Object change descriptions

========================================================================

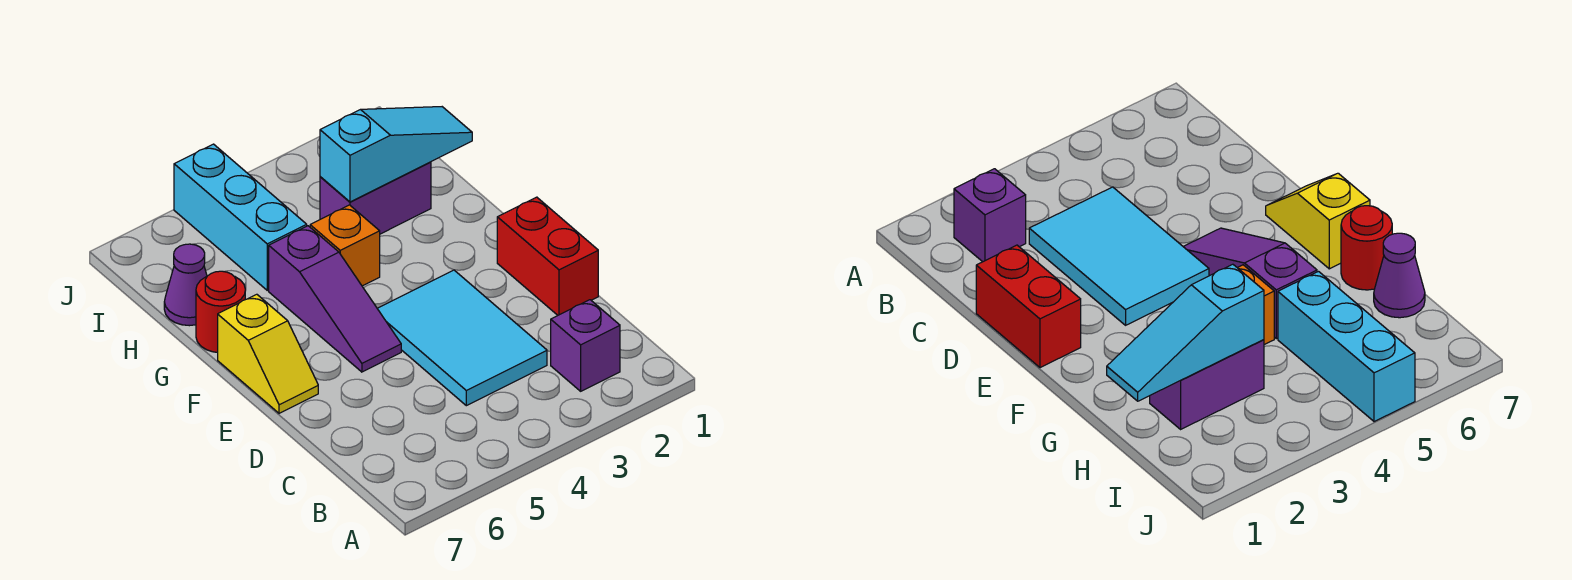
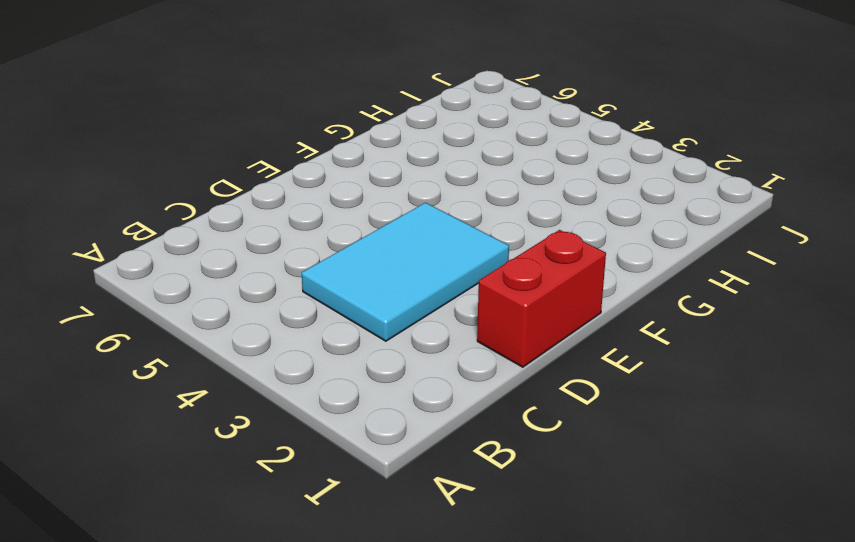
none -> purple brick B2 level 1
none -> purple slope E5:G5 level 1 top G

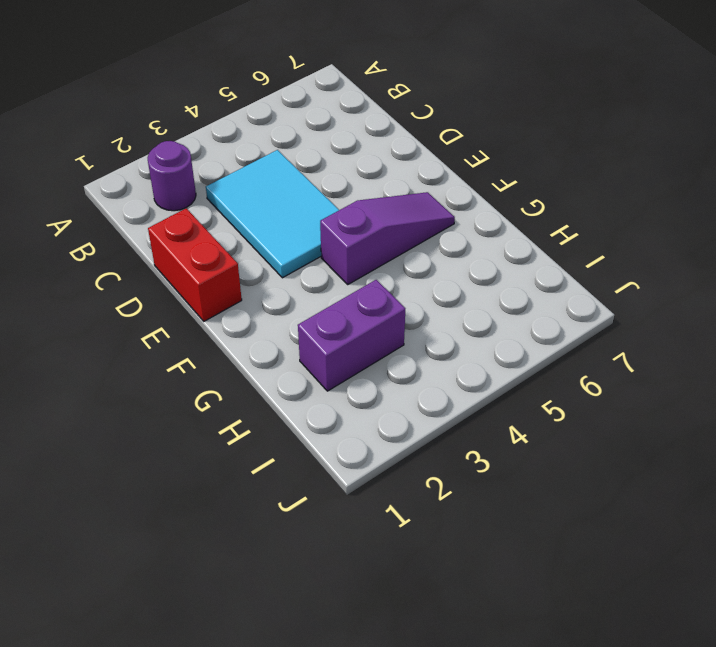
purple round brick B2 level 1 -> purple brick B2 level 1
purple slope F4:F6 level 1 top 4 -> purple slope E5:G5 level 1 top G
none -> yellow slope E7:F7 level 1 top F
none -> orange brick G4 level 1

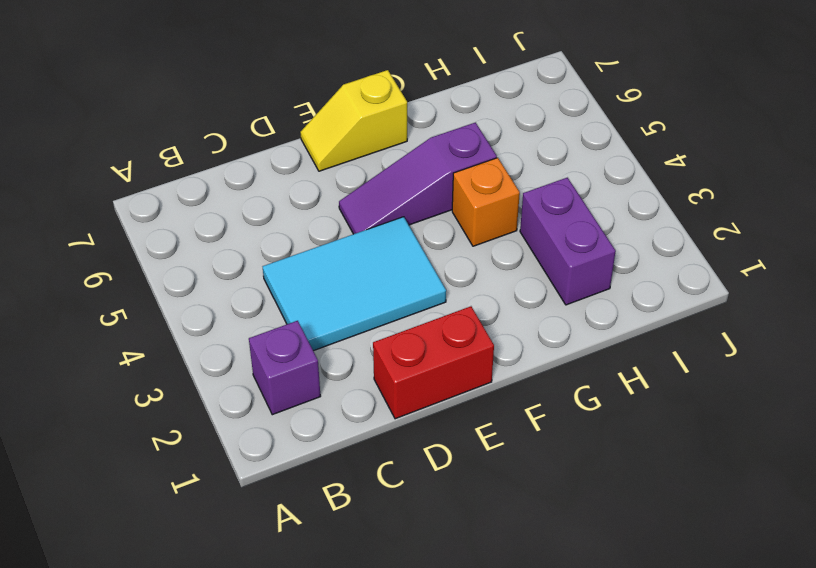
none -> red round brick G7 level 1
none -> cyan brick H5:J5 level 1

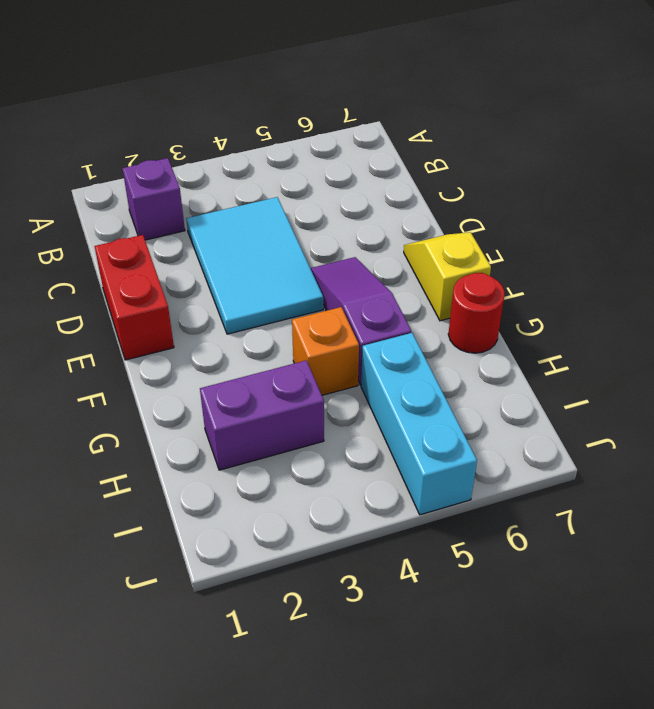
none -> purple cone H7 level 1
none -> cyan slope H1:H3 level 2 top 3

========================================================================

__Aim of the exercise__. The entries above are to be printed again word for word, with every picture removed.

__Your response__.
none -> purple brick B2 level 1
none -> purple slope E5:G5 level 1 top G

purple round brick B2 level 1 -> purple brick B2 level 1
purple slope F4:F6 level 1 top 4 -> purple slope E5:G5 level 1 top G
none -> yellow slope E7:F7 level 1 top F
none -> orange brick G4 level 1

none -> red round brick G7 level 1
none -> cyan brick H5:J5 level 1

none -> purple cone H7 level 1
none -> cyan slope H1:H3 level 2 top 3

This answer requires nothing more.